> Written instruction: Please locate every line in the material below that contains the string "kern" and copy each one. Uppercase and lowercase letters count as different.

>> START Exercise data

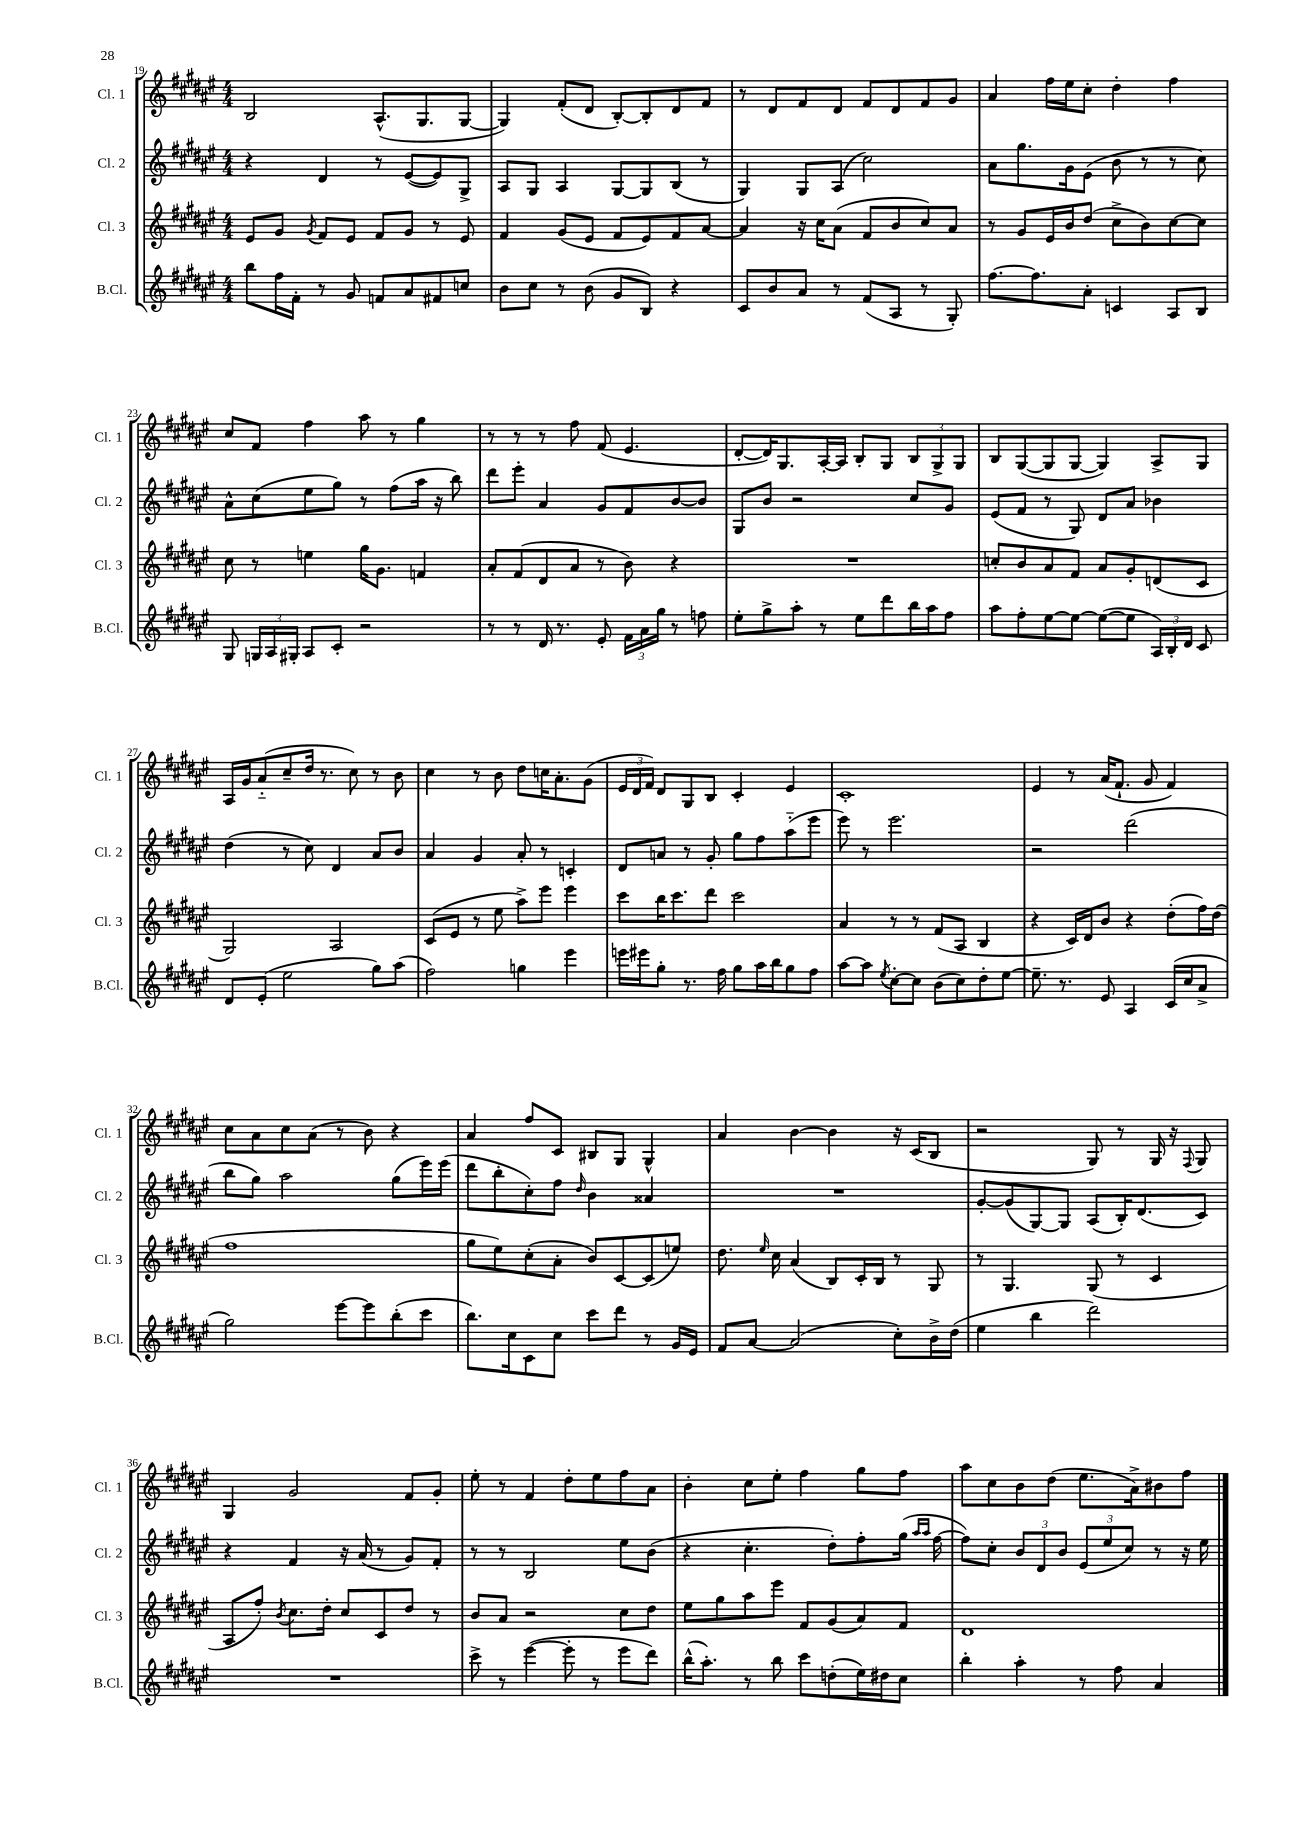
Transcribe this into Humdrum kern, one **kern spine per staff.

**kern	**kern	**kern	**kern
*part4	*part3	*part2	*part1
*staff4	*staff3	*staff2	*staff1
*I"B.Cl.	*I"Cl. 3	*I"Cl. 2	*I"Cl. 1
*I'B.Cl.	*I'Cl. 3	*I'Cl. 2	*I'Cl. 1
*clefG2	*clefG2	*clefG2	*clefG2
*k[f#c#g#d#a#e#]	*k[f#c#g#d#a#e#]	*k[f#c#g#d#a#e#]	*k[f#c#g#d#a#e#]
*M4/4	*M4/4	*M4/4	*M4/4
=19	=19	=19	=19
8bb\L	8e#/L	4r	2B/
16ff#\L	8g#/J	.	.
16f#'\JJ	.	.	.
.	8qg#/	.	.
8r	8f#/L	4d#/	.
8g#/	8e#/J	.	.
8fn/L	8f#/L	8r	(8.A#^^/L
8a#/	8g#/J	([8e#/L	.
.	.	.	8.G#/
8f#X/	8r	8e#/])	.
8ccn/J	8e#/	8G#^/J	[8G#/J
=20	=20	=20	=20
8b\L	4f#/	8A#/L	4G#/])
8cc#\J	.	8G#/J	.
8r	(8g#/L	4A#/	(8f#'/L
(8b\	8e#/J	.	8d#/J
8g#/L	8f#/L	[8G#/L	[8B'/L)
8B/J)	8e#/)	8G#/]	8B'/]
4r	8f#/	(8B/J	8d#/
.	[8a#/J	8r	8f#/J
=21	=21	=21	=21
8c#/L	4a#/]	4G#/)	8r
8b/	.	.	8d#/L
8a#/J	16r	8G#/L	8f#/
.	16cc#\KL	.	.
8r	(8a#\J	(8A#/J	8d#/J
(8f#/L	8f#/L	2cc#\)	8f#/L
8A#/J	8b/	.	8d#/
8r	8cc#/)	.	8f#/
8G#'/)	8a#/J	.	8g#/J
=22	=22	=22	=22
[8.ff#\L	8r	8a#\L	4a#/
.	8g#/L	8.gg#\	.
8.ff#\]	.	.	.
.	16e#/L	.	16ff#\LL
.	16b/J	16g#\k	16ee#\J
8a#'\J	(8dd#/J	(8e#\J	8cc#'\J
4cn/	8cc#^\L	8b\	4dd#'\
.	8b\)	8r	.
8A#/L	[8cc#\	8r	4ff#\
8B/J	8cc#\J]	8cc#\)	.
!!LO:LB:g=z
=23	=23	=23	=23
8G#/	8cc#\	8a#^^\L	8cc#/L
24Gn/LL	8r	(8cc#\	8f#/J
24A#/	.	.	.
24G#X'/JJ	.	.	.
8A#/L	4een\	8ee#\	4ff#\
8c#'/J	.	8gg#\J)	.
2r	16gg#\KL	8r	8aa#\
.	8.g#\J	.	.
.	.	(8ff#\L	8r
.	4fn/	16aa#\Jk	4gg#\
.	.	16r	.
.	.	8bb\)	.
=24	=24	=24	=24
8r	8a#'/L	8ddd#\L	8r
8r	(8f#/	8eee#'\J	8r
16d#/	8d#/	4a#/	8r
8.r	.	.	.
.	8a#/J	.	8ff#\
8e#'/	8r	8g#/L	(8f#/
24f#\LL	8b\)	8f#/	4.e#/
24a#\	.	.	.
24gg#\JJ	.	.	.
8r	4r	[8b/	.
8ffn\	.	8b/J]	.
=25	=25	=25	=25
8ee#'\L	1r	8G#/L	[8d#'/L
8gg#^\	.	8b/J	16d#/K])
.	.	.	8.G#/
8aa#'\J	.	2r	.
8r	.	.	[16A#'/L
.	.	.	16A#/JJ]
8ee#\L	.	.	8B'/L
8ddd#\	.	.	8G#/J
16bb\L	.	8cc#/L	12B/L
16aa#\J	.	.	.
.	.	.	12G#^/
8ff#\J	.	8g#/J	.
.	.	.	12G#/J
=26	=26	=26	=26
8aa#\L	8ccn'/L	(8e#/L	8B/L
8ff#'\	8b/	8f#/J	([8G#/
[8ee#\	8a#/	8r	8G#/]
8ee#\J_	8f#/J	8G#/)	[8G#/J
(8ee#\L_	8a#/L	8d#/L	4G#/])
8ee#\J]	8g#'/	8a#/J	.
24A#/LL)	(8dn/	4b-X\	8A#^/L
24B'/	.	.	.
24d#/JJ	.	.	.
8c#/	8c#/J	.	8G#/J
!!LO:LB:g=z
=27	=27	=27	=27
8d#/L	2G#/)	(4dd#\	16A#/LL
.	.	.	16g#/J
(8e#'/J	.	.	(8a#/
2ee#\	.	8r	8cc#~/
.	.	8cc#\)	16dd#/Jk
.	.	.	8.r
.	2A#/	4d#/	.
.	.	.	8cc#\)
8gg#\L)	.	8a#/L	8r
(8aa#\J	.	8b/J	8b\
=28	=28	=28	=28
2ff#\)	(8c#/L	4a#/	4cc#\
.	8e#/J	.	.
.	8r	4g#/	8r
.	8ee#\	.	8b\
4ggn\	8aa#^\L)	8a#'/	8dd#\L
.	8eee#\J	8r	16ccn\K
.	.	.	8.a#'\
4eee#\	4eee#\	4cn'/	.
.	.	.	(8g#\J
=29	=29	=29	=29
16eeen\LL	8ccc#\L	8d#/L	24e#/LL
.	.	.	24d#/
16eee#X\J	.	.	.
.	.	.	24f#/JJ)
8gg#'\J	16bb\K	8an/J	8d#/L
.	8.ccc#\	.	.
8.r	.	8r	8G#/
.	8ddd#\J	8g#'/	8B/J
16ff#\	.	.	.
8gg#\L	2ccc#\	8gg#\L	4c#'/
16aa#\L	.	8ff#\	.
16bb\J	.	.	.
8gg#\	.	(8aa#\	4e#/
8ff#\J	.	8eee#\J	.
=30	=30	=30	=30
[8aa#\L	4a#/	8eee#\)	1c#'
8aa#\J]	.	8r	.
8qee#/	.	.	.
[8cc#'\L	8r	2.eee#\	.
8cc#\J]	8r	.	.
(8b\L	(8f#/L	.	.
8cc#\)	8A#/J	.	.
8dd#'\	4B/	.	.
[8ee#\J	.	.	.
=31	=31	=31	=31
8.ee#~\]	4r	2r	4e#/
8.r	.	.	.
.	16c#/LL)	.	8r
.	16d#/J	.	.
8e#/	8b/J	.	(16a#/KL
.	.	.	8.f#`/J
4A#/	4r	(2ddd#\	.
.	.	.	8g#/
(16c#/LL	(8dd#'\L	.	4f#/)
16cc#/J	.	.	.
8a#^/J	16ff#\L)	.	.
.	(16dd#\JJ	.	.
!!LO:LB:g=z
=32	=32	=32	=32
2gg#\)	1ff#	8bb\L	8cc#\L
.	.	8gg#\J)	8a#\
.	.	2aa#\	8cc#\
.	.	.	(8a#\J
[8eee#\L	.	.	8r
8eee#\]	.	.	8b\)
(8bb'\	.	(8gg#\L	4r
8ccc#\J	.	16eee#\L)	.
.	.	(16eee#\JJ	.
=33	=33	=33	=33
8.bb\L)	8gg#\L	8ddd#\L	4a#/
.	8ee#\)	8bb'\	.
16cc#\k	.	.	.
8c#\	(8cc#'\	8cc#'\)	8ff#/L
8cc#\J	8a#'\J	8ff#\J	8c#/J
.	.	16qqdd#/	.
8ccc#\L	8b/L)	4b\	8B#X/L
8ddd#\J	[8c#/	.	8G#/J
8r	(8c#/]	4a##X/	4G#^^/
16g#/LL	8een/J)	.	.
16e#/JJ	.	.	.
=34	=34	=34	=34
8f#/L	8.dd#\	1r	4a#/
[8a#/J	.	.	.
.	16qqee#/	.	.
.	16cc#\	.	.
(2a#/]	(4a#/	.	[4b\
.	8B/L)	.	4b\]
.	16c#'/L	.	.
.	16B/JJ	.	.
8cc#'\L)	8r	.	16r
.	.	.	(16c#/KL
16b^\L	8G#/	.	8B/J
(16dd#\JJ	.	.	.
=35	=35	=35	=35
4ee#\	8r	[8g#'/L	2r
.	4.G#/	(8g#/]	.
4bb\	.	[8G#/)	.
.	.	8G#/J]	.
2ddd#\)	(8G#/	(8A#/L	8G#/)
.	8r	16B'/K)	8r
.	.	(8.d#/	.
.	4c#/	.	16G#/
.	.	.	16r
.	.	.	8qqF#/
.	.	8c#/J)	8G#/
!!LO:LB:g=z
=36	=36	=36	=36
1r	8A#/L	4r	4G#/
.	8ff#'/J)	.	.
.	8qb/	.	.
.	8.cc#\L	4f#/	2g#/
.	16dd#'\Jk	.	.
.	8cc#/L	16r	.
.	.	(16a#/	.
.	8c#/	8r	.
.	8dd#/J	8g#/L)	8f#/L
.	8r	8f#'/J	8g#'/J
=37	=37	=37	=37
8ccc#^\	8b/L	8r	8ee#'\
8r	8a#/J	8r	8r
([4eee#\	2r	2B/	4f#/
8eee#'\]	.	.	8dd#'\L
8r	.	.	8ee#\
8eee#\L	8cc#\L	8ee#\L	8ff#\
8ddd#\J)	8dd#\J	(8b\J	8a#\J
=38	=38	=38	=38
(16bb^^\KL	8ee#\L	4r	4b'\
8.aa#'\J)	.	.	.
.	8gg#\	.	.
8r	8aa#\	4.cc#'\	8cc#\L
8bb\	8eee#\J	.	8ee#'\J
8ccc#\L	8f#/L	.	4ff#\
(8ddn'\	(8g#/	8dd#'\L)	.
16ee#\L)	8a#/)	8ff#'\	8gg#\L
16dd#X\J	.	.	.
8cc#\J	8f#/J	(16gg#\Jk	8ff#\J
.	.	16qqaa#/LL	.
.	.	16qqaa#/JJ	.
.	.	[16ff#\	.
=39	=39	=39	=39
4bb'\	1d#	8ff#\L])	8aa#\L
.	.	8cc#'\J	8cc#\
4aa#'\	.	12b/L	8b\
.	.	12d#/	.
.	.	.	(8dd#\J
.	.	12b/J	.
8r	.	(12e#/L	8.ee#\L
.	.	12ee#/	.
8ff#\	.	.	.
.	.	12cc#/J)	.
.	.	.	16a#^\k)
4a#/	.	8r	8b#X\
.	.	16r	8ff#\J
.	.	16ee#\	.
==	==	==	==
*-	*-	*-	*-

>> END Exercise data

> Result for this task:
Transcribe this into Humdrum kern, one **kern spine per staff.
**kern	**kern	**kern	**kern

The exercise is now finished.